## What you need to do
Using the entries that follow, collect the lines where the word "XSHUT" appears.

## Material provided
++++

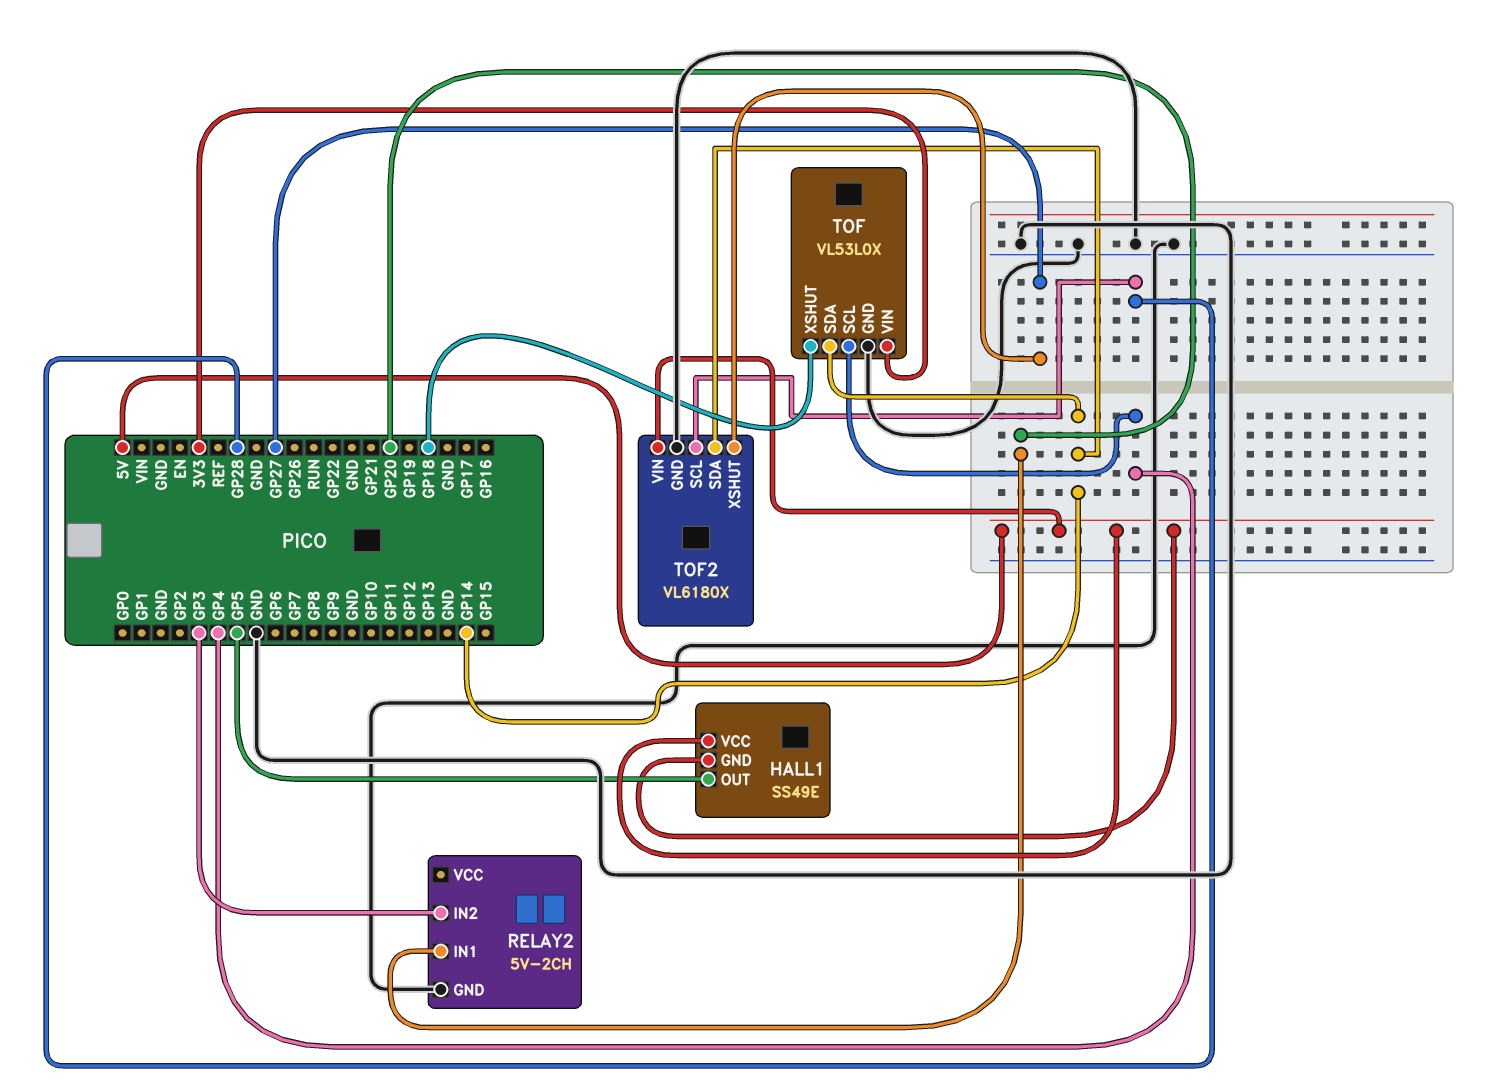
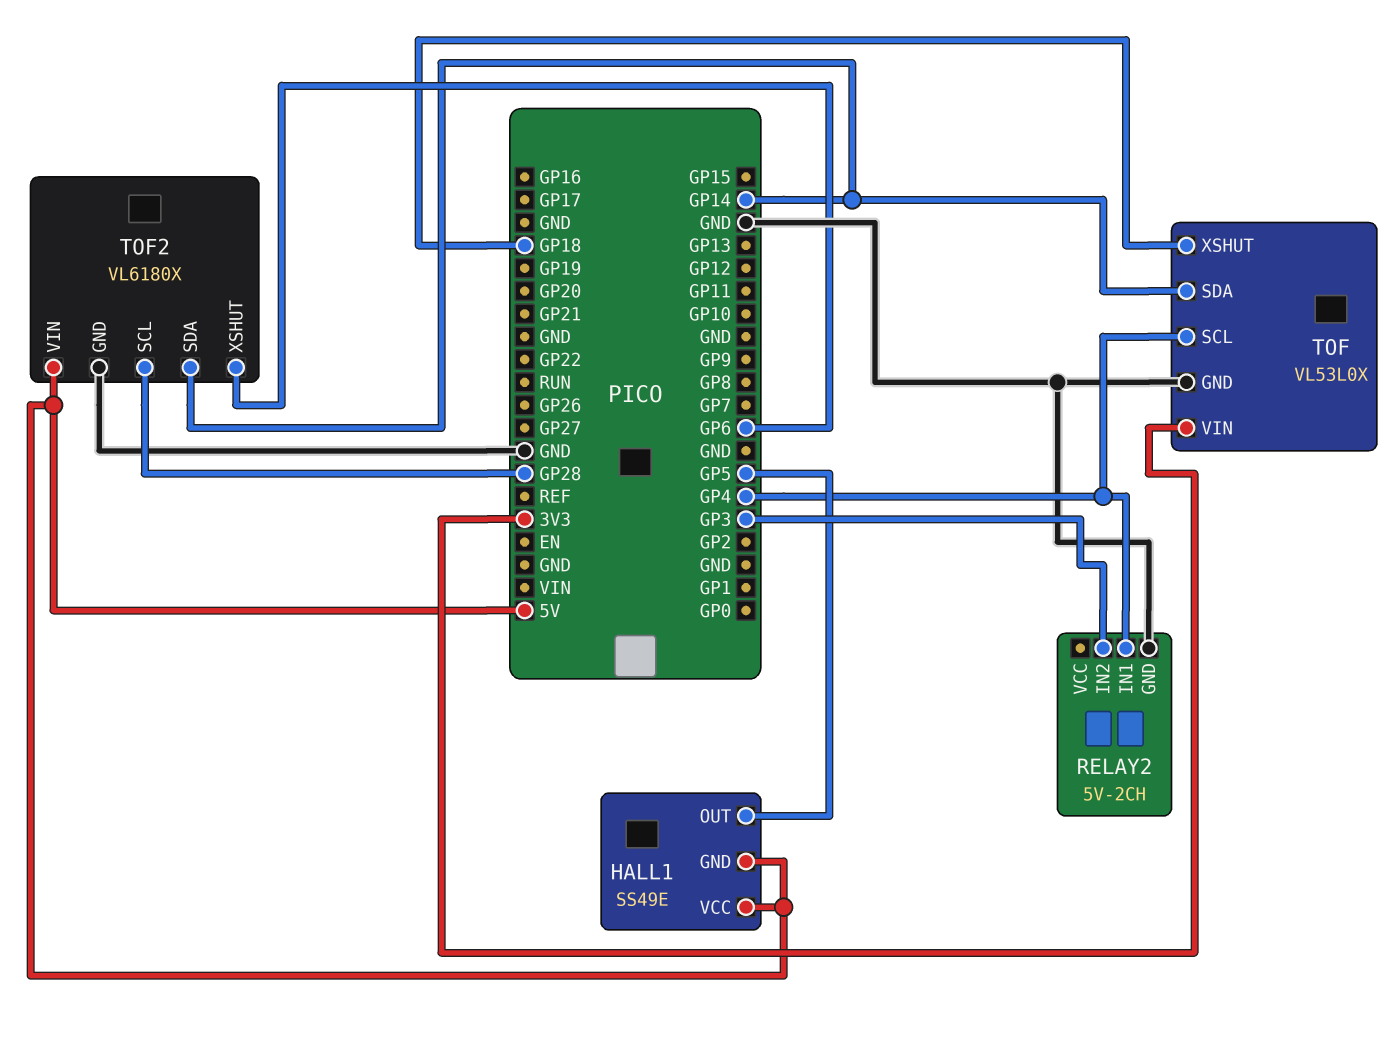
RELAY2 pin IN1: GP20 -> GP4
TOF2 pin XSHUT: GP27 -> GP6

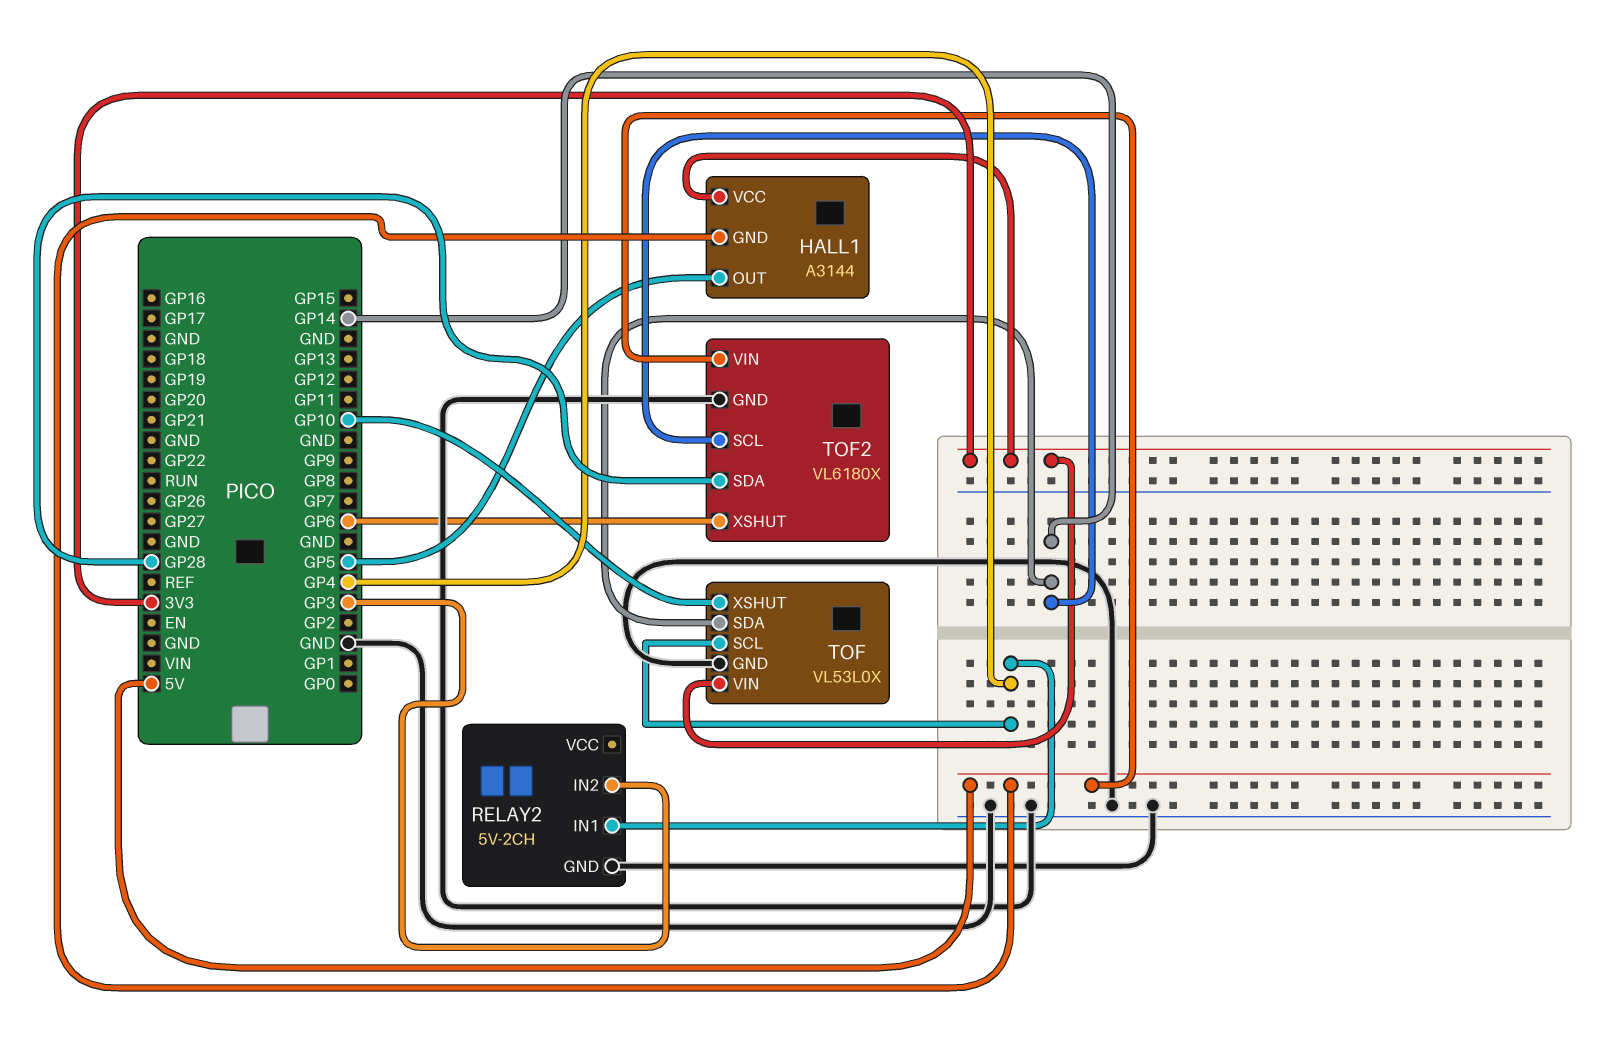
HALL1: SS49E -> A3144
HALL1 pin VCC: 5V -> 3V3
TOF pin XSHUT: GP18 -> GP10
TOF2 pin SCL: GP28 -> GP14
TOF2 pin SDA: GP14 -> GP28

++++

## Task solution
TOF2 pin XSHUT: GP27 -> GP6
TOF pin XSHUT: GP18 -> GP10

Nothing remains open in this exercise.